§ Description of the task:
Copy out the entries that follow exactly, leaving every picture behind.

§ Extracted information:

○ ○ ○

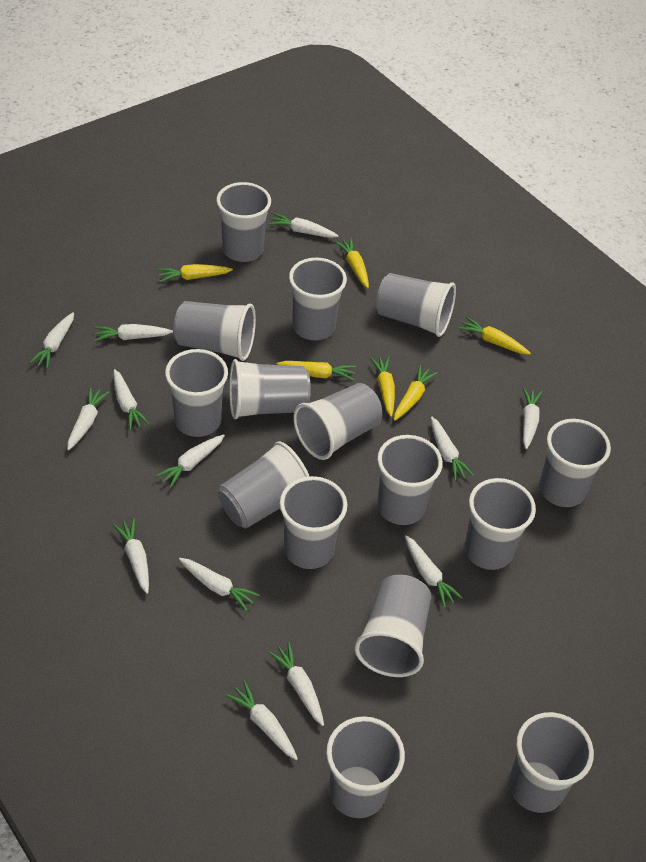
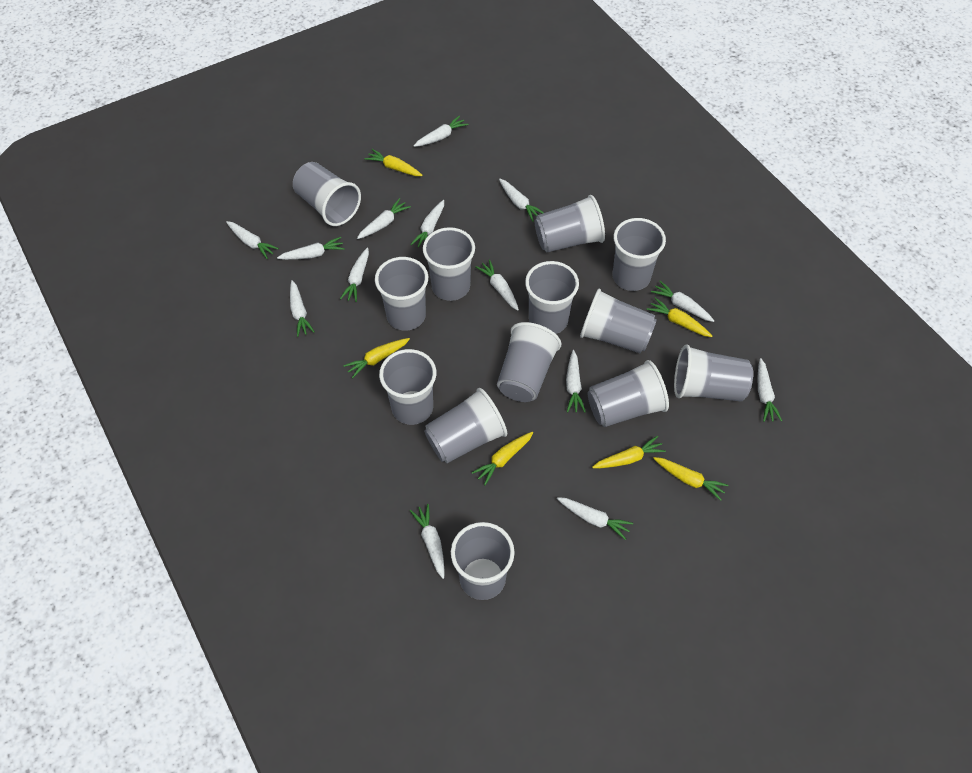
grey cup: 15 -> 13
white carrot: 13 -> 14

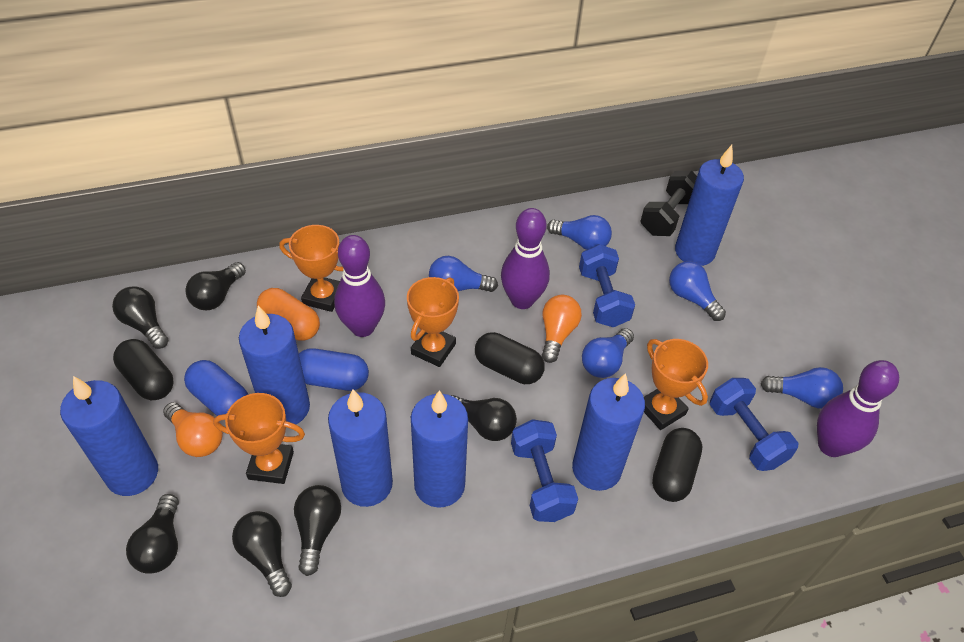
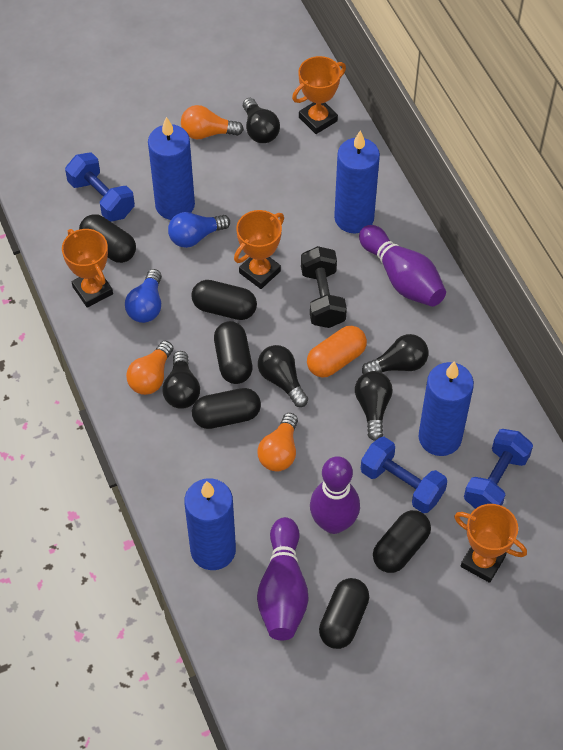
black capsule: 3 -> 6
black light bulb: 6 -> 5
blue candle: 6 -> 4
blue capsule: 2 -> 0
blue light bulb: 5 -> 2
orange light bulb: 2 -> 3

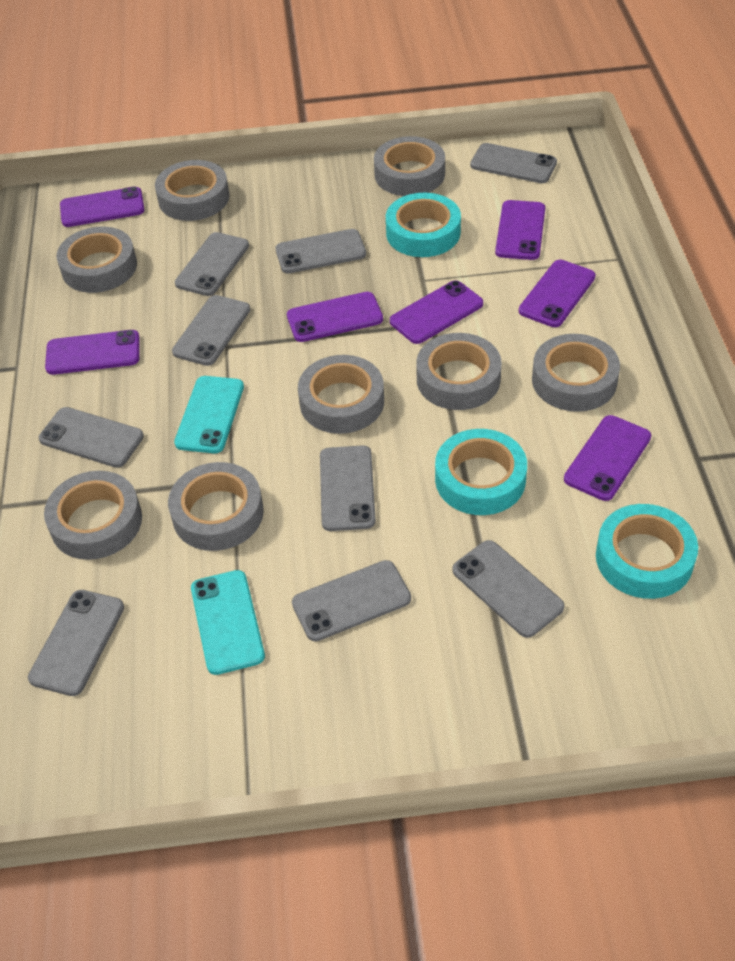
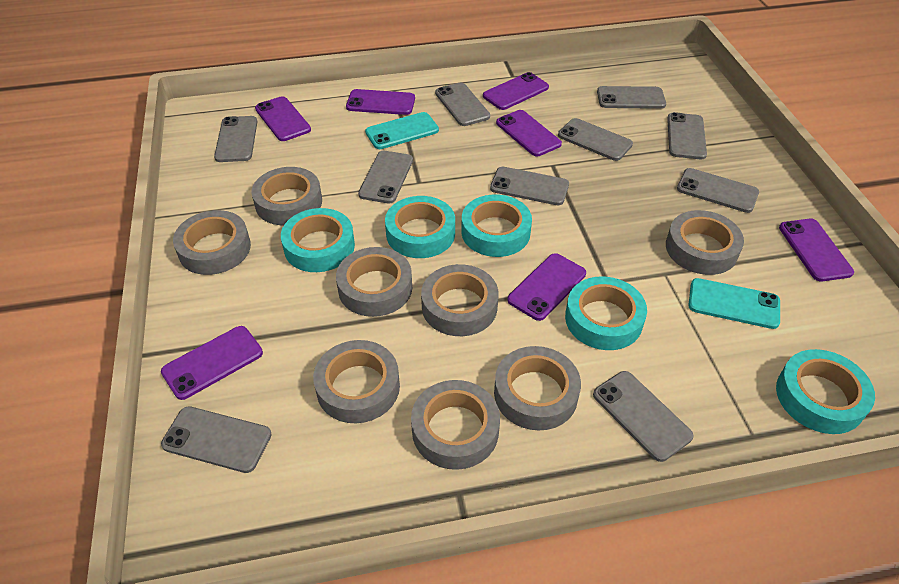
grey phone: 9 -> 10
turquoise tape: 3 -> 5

○ ○ ○

§ Result:
grey cup: 15 -> 13
white carrot: 13 -> 14

black capsule: 3 -> 6
black light bulb: 6 -> 5
blue candle: 6 -> 4
blue capsule: 2 -> 0
blue light bulb: 5 -> 2
orange light bulb: 2 -> 3

grey phone: 9 -> 10
turquoise tape: 3 -> 5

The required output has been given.